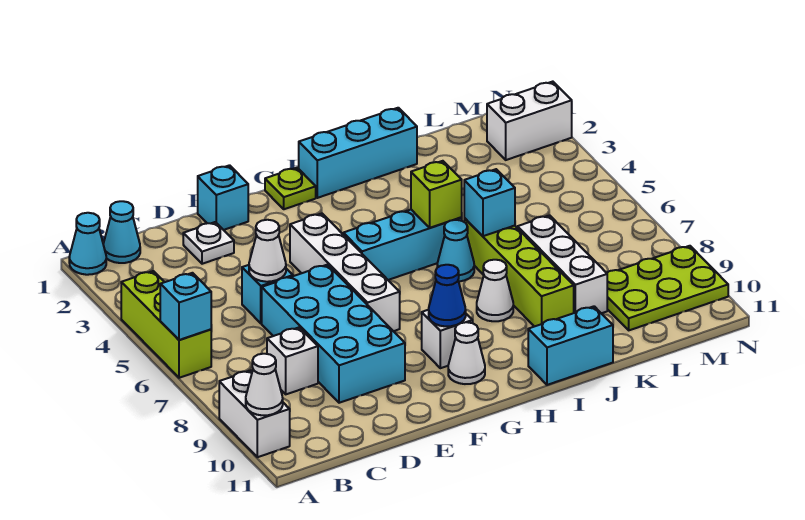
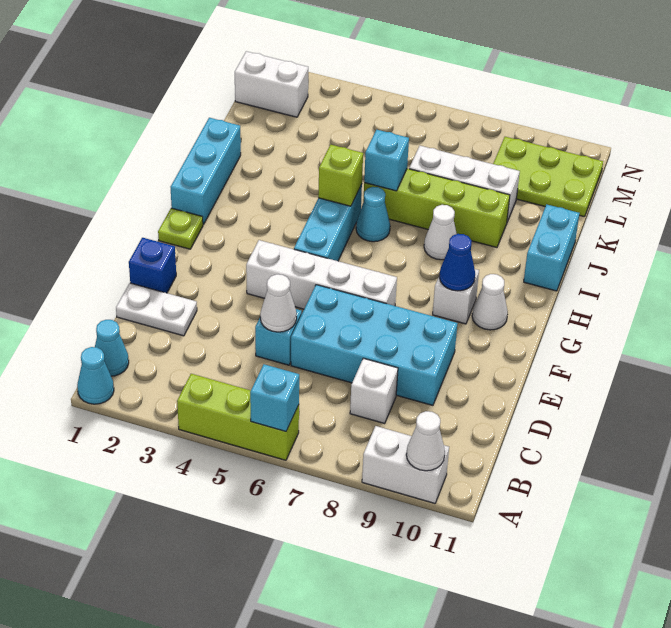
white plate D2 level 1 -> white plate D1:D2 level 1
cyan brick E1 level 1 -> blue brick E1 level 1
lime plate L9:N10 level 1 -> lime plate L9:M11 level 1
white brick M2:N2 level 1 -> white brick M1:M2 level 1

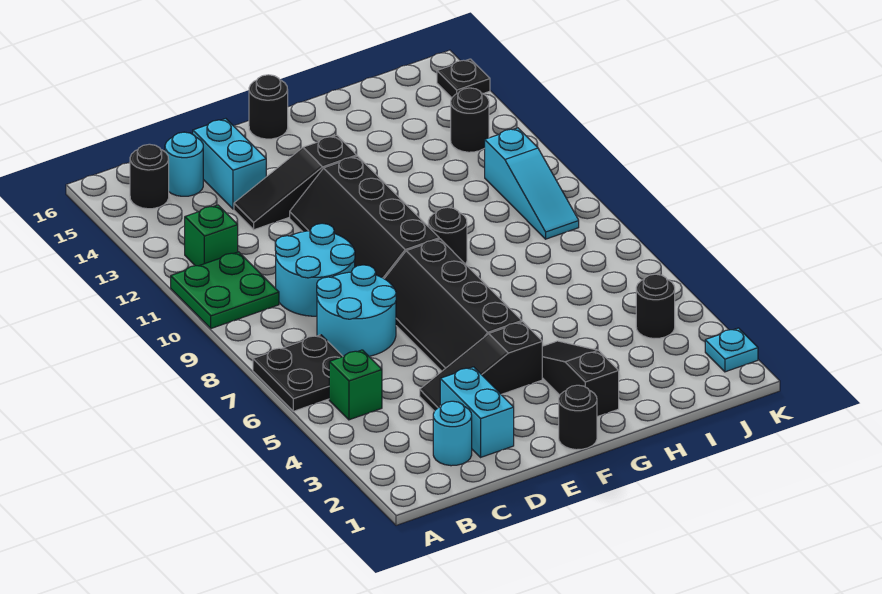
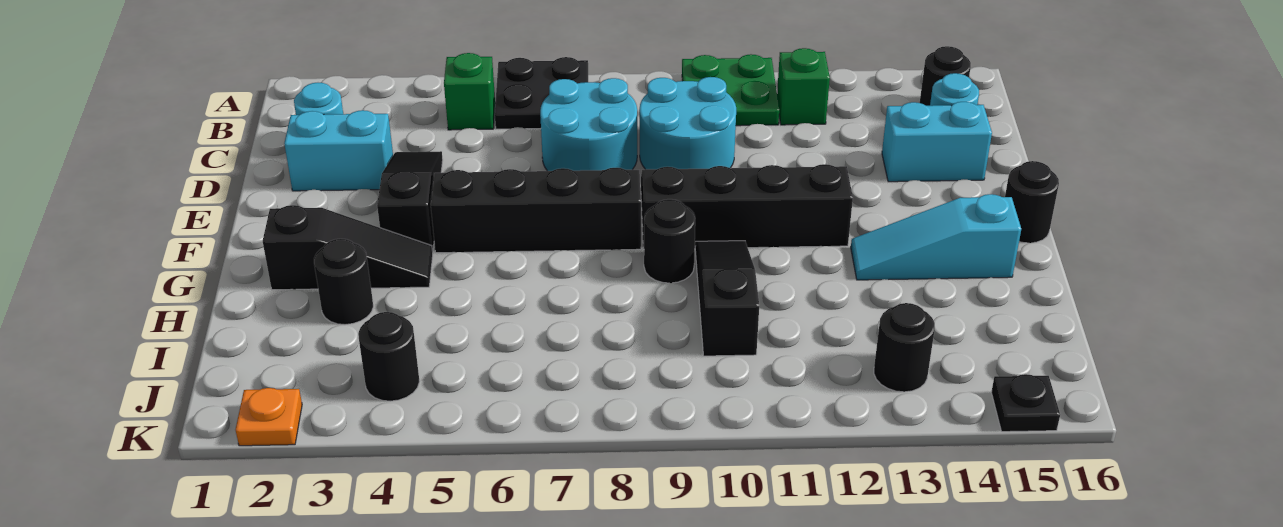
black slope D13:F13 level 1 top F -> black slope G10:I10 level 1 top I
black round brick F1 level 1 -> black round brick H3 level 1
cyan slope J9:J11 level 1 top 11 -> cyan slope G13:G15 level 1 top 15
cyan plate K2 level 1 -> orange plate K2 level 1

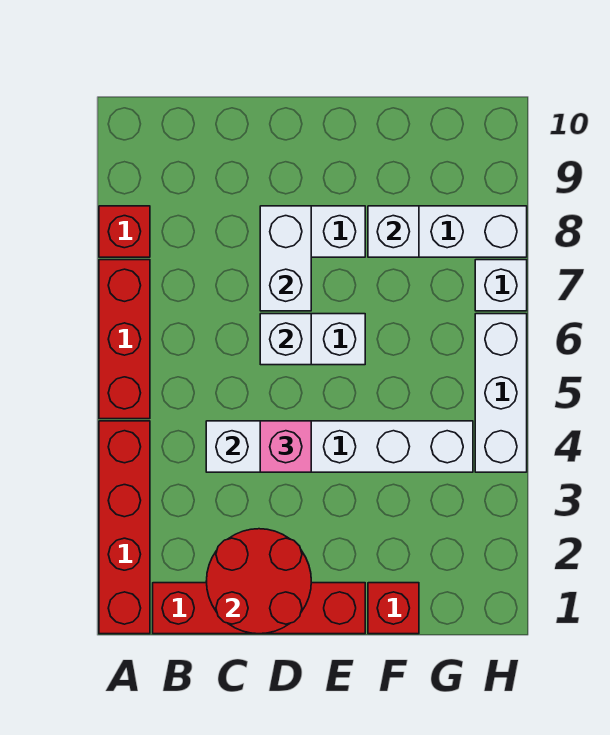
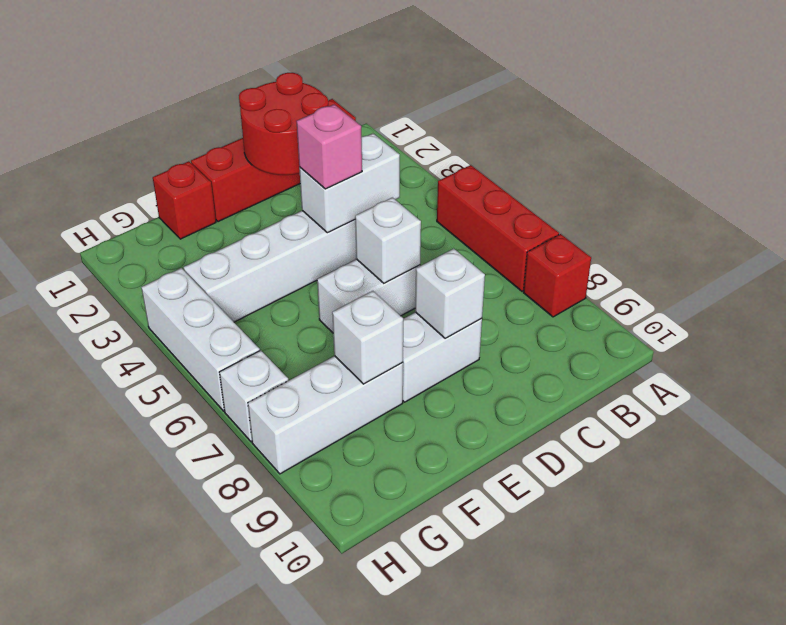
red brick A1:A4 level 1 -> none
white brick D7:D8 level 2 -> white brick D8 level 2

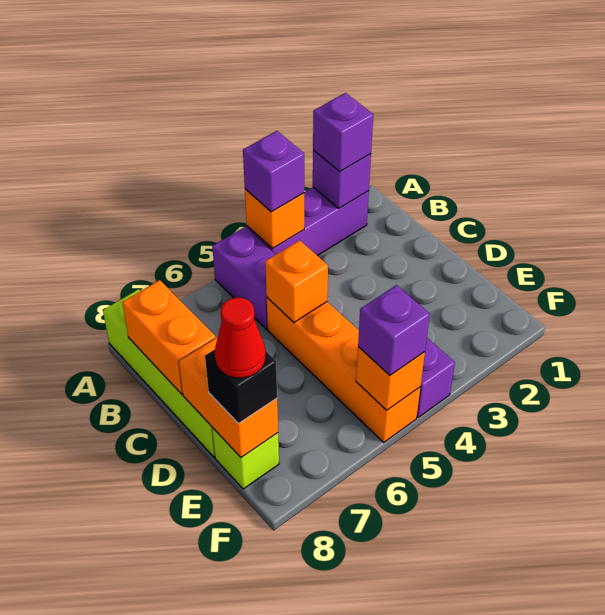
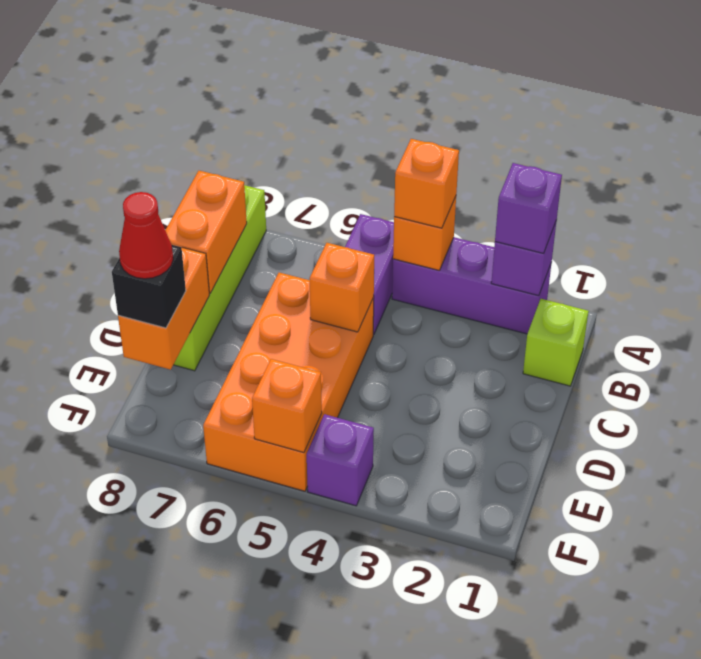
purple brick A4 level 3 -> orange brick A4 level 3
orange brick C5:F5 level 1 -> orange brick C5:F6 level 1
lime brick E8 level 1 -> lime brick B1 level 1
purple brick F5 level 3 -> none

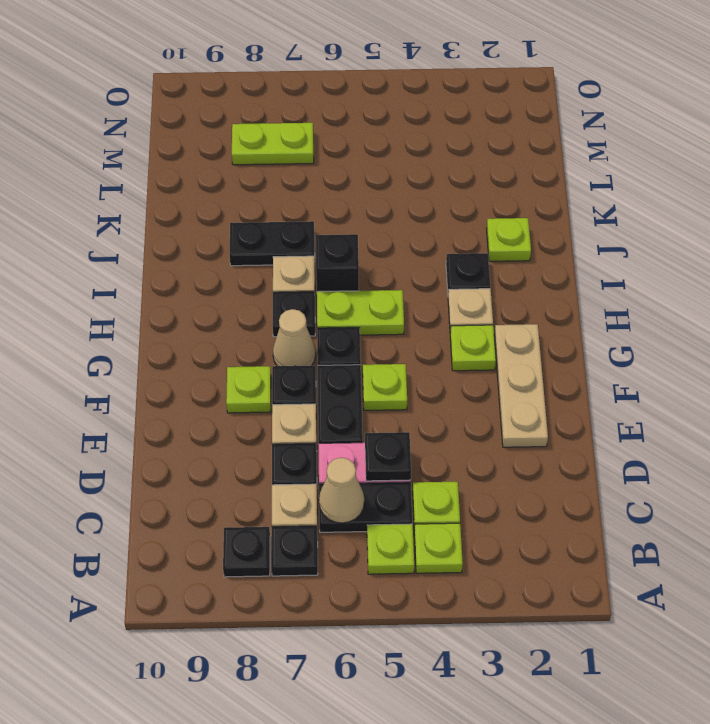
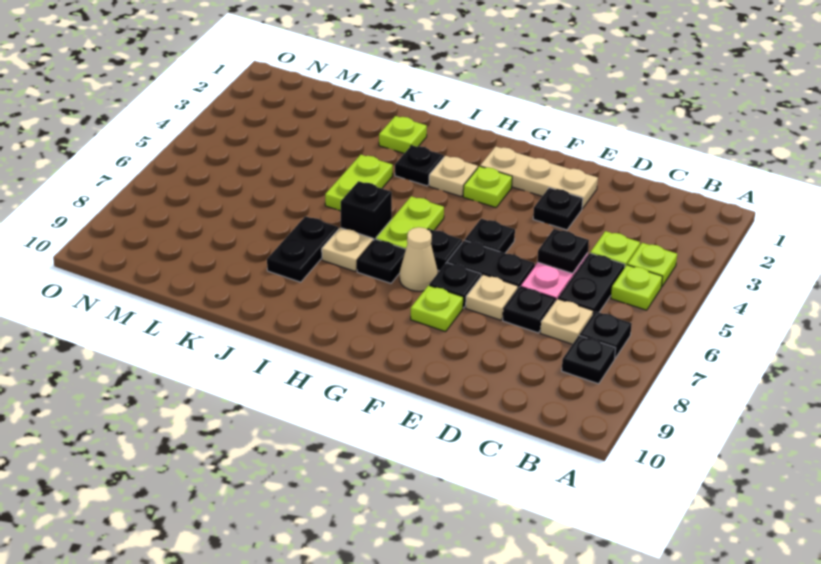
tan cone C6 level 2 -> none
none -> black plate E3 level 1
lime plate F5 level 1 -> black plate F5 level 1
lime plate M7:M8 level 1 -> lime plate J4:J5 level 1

Aim of the task
Reproduce, word for word, every line from the one that contains "black slope D13:F13" to the end of the data, including both ends; omit all pictures.

Solution to this task
black slope D13:F13 level 1 top F -> black slope G10:I10 level 1 top I
black round brick F1 level 1 -> black round brick H3 level 1
cyan slope J9:J11 level 1 top 11 -> cyan slope G13:G15 level 1 top 15
cyan plate K2 level 1 -> orange plate K2 level 1

red brick A1:A4 level 1 -> none
white brick D7:D8 level 2 -> white brick D8 level 2

purple brick A4 level 3 -> orange brick A4 level 3
orange brick C5:F5 level 1 -> orange brick C5:F6 level 1
lime brick E8 level 1 -> lime brick B1 level 1
purple brick F5 level 3 -> none

tan cone C6 level 2 -> none
none -> black plate E3 level 1
lime plate F5 level 1 -> black plate F5 level 1
lime plate M7:M8 level 1 -> lime plate J4:J5 level 1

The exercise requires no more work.